- TASK BRIEF: Print the records below exactly as they appear. Omit all pictures.

- AVAILABLE DATA:
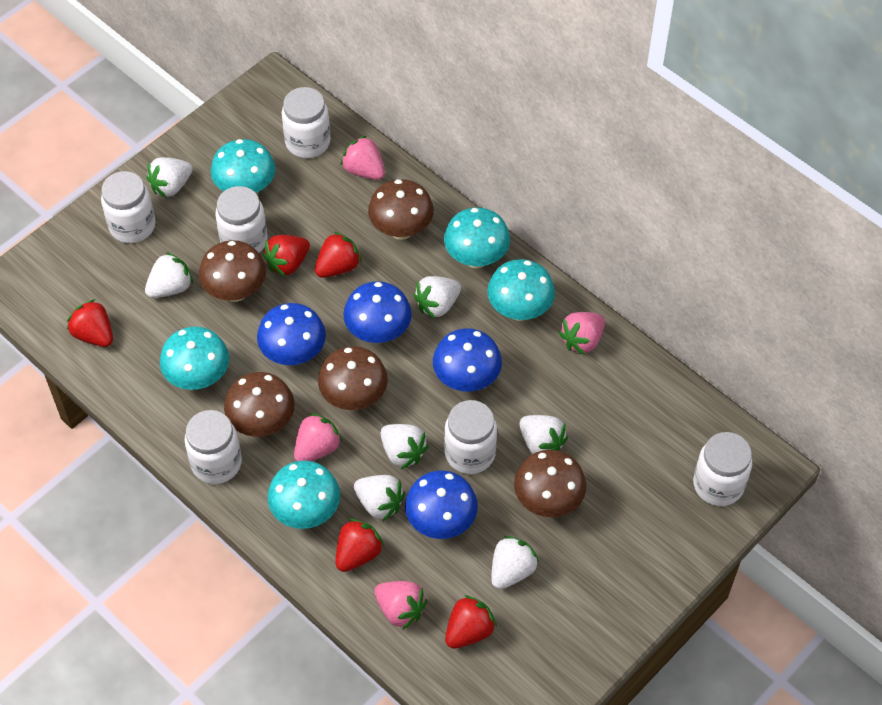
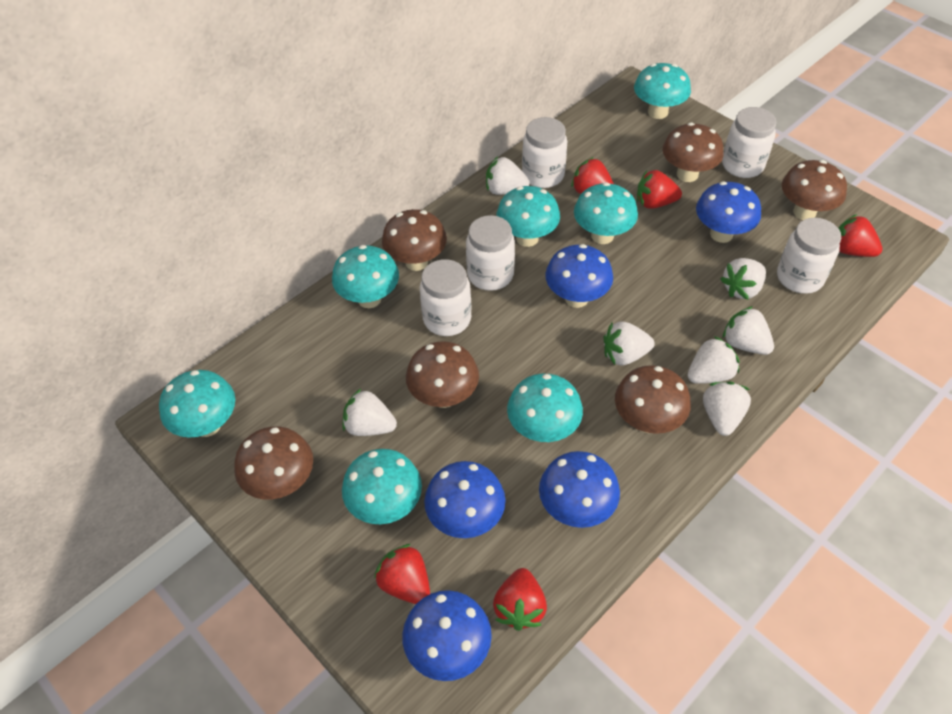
blue mushroom: 4 -> 5
brown mushroom: 5 -> 6
pink strawberry: 4 -> 0
turquoise mushroom: 5 -> 7
white jar: 6 -> 5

- EXERCISE ANSWER:
blue mushroom: 4 -> 5
brown mushroom: 5 -> 6
pink strawberry: 4 -> 0
turquoise mushroom: 5 -> 7
white jar: 6 -> 5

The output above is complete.